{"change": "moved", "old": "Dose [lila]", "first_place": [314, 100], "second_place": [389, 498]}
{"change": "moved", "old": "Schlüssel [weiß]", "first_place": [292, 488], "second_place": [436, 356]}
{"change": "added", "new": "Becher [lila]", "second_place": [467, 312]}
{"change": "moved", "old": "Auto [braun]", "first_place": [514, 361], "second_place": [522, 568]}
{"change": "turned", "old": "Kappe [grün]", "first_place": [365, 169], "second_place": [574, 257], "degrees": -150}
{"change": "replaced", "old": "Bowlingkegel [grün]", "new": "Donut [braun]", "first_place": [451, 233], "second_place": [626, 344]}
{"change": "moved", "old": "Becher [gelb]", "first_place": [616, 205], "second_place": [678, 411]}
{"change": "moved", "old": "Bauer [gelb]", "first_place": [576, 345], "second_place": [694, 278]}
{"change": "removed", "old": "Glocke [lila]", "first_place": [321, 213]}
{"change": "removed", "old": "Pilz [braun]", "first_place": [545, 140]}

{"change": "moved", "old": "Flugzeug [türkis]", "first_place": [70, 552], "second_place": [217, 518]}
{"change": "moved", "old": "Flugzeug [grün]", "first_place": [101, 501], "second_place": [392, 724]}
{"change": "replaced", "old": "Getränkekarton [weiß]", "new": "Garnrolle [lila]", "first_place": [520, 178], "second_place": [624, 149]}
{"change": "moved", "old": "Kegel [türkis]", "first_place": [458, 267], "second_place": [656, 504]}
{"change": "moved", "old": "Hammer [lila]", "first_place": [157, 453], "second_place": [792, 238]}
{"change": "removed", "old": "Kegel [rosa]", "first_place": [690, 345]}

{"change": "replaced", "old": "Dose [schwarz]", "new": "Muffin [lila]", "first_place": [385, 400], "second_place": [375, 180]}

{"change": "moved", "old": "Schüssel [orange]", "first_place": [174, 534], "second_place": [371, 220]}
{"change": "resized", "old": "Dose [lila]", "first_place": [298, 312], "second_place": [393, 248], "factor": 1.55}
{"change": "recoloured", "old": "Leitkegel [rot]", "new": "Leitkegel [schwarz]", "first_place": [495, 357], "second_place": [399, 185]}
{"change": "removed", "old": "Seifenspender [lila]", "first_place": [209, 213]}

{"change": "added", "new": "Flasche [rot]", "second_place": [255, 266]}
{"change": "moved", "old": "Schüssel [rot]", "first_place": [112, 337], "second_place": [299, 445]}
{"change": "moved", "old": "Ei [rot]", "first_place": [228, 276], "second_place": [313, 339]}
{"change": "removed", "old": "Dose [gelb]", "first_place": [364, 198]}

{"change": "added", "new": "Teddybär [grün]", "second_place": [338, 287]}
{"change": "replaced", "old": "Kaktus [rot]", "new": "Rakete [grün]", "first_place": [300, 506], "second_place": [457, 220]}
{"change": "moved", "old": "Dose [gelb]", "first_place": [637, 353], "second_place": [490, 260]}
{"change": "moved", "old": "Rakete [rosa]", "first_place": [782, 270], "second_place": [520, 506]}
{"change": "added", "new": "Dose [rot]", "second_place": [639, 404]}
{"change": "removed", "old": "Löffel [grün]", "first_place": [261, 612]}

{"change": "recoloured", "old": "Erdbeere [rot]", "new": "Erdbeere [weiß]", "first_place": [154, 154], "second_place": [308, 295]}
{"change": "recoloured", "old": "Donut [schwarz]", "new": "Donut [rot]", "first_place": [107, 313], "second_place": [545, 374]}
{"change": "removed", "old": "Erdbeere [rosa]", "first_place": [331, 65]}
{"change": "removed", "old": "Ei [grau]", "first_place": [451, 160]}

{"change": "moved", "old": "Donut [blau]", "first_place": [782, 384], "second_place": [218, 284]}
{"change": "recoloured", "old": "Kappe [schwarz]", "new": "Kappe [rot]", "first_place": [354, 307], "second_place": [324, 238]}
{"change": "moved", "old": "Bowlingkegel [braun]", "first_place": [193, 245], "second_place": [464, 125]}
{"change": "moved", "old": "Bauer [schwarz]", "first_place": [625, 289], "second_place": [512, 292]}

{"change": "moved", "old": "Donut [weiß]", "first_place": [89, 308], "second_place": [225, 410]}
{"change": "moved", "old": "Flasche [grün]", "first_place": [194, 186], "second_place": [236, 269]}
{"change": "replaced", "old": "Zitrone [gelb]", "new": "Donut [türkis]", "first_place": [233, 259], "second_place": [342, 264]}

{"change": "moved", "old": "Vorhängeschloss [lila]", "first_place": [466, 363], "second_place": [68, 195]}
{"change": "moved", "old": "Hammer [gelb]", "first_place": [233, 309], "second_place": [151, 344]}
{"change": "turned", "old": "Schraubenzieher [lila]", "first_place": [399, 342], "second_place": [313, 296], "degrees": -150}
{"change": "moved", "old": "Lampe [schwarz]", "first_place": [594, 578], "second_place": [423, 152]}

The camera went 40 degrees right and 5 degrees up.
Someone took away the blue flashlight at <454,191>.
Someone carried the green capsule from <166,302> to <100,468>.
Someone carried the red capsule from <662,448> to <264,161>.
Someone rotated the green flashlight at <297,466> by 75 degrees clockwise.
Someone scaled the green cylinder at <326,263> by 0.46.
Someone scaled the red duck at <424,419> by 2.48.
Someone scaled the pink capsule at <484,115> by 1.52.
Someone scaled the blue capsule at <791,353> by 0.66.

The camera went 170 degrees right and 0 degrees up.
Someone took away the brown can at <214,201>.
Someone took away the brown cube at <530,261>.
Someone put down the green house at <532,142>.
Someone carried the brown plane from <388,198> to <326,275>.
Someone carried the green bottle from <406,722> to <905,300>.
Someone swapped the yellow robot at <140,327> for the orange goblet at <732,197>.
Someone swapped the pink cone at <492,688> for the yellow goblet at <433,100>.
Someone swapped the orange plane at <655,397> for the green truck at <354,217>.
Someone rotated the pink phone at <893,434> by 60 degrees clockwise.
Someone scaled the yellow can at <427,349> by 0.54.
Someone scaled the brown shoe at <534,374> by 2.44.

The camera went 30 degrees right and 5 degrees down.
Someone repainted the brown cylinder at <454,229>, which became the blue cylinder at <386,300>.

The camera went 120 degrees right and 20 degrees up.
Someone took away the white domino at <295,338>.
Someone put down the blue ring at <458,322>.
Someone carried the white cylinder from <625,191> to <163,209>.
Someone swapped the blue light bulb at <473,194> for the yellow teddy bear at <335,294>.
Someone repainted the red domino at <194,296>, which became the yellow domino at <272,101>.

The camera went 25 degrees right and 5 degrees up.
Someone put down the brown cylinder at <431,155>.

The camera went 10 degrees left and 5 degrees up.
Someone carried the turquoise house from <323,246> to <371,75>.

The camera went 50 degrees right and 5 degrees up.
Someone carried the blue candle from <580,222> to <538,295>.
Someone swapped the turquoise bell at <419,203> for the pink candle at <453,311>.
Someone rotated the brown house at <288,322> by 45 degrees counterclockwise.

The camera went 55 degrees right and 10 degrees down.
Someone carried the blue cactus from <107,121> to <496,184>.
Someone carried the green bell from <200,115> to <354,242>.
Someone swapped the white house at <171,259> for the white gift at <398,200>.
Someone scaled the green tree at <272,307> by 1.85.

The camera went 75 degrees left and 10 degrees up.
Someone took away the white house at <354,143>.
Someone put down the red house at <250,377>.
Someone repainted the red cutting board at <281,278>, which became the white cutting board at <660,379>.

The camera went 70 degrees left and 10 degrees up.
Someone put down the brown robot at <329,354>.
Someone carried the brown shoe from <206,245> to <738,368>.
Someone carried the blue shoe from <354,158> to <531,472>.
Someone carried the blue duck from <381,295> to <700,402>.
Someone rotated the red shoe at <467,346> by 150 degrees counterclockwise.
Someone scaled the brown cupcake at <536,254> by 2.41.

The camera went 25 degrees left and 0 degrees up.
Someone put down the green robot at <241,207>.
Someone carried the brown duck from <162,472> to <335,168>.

> Task to carry out
Return word for word the lines above from the line with "Someone carried the red" to the line with "Someone scaled the pink", including both and leaving out all others.

> Response
Someone carried the red capsule from <662,448> to <264,161>.
Someone rotated the green flashlight at <297,466> by 75 degrees clockwise.
Someone scaled the green cylinder at <326,263> by 0.46.
Someone scaled the red duck at <424,419> by 2.48.
Someone scaled the pink capsule at <484,115> by 1.52.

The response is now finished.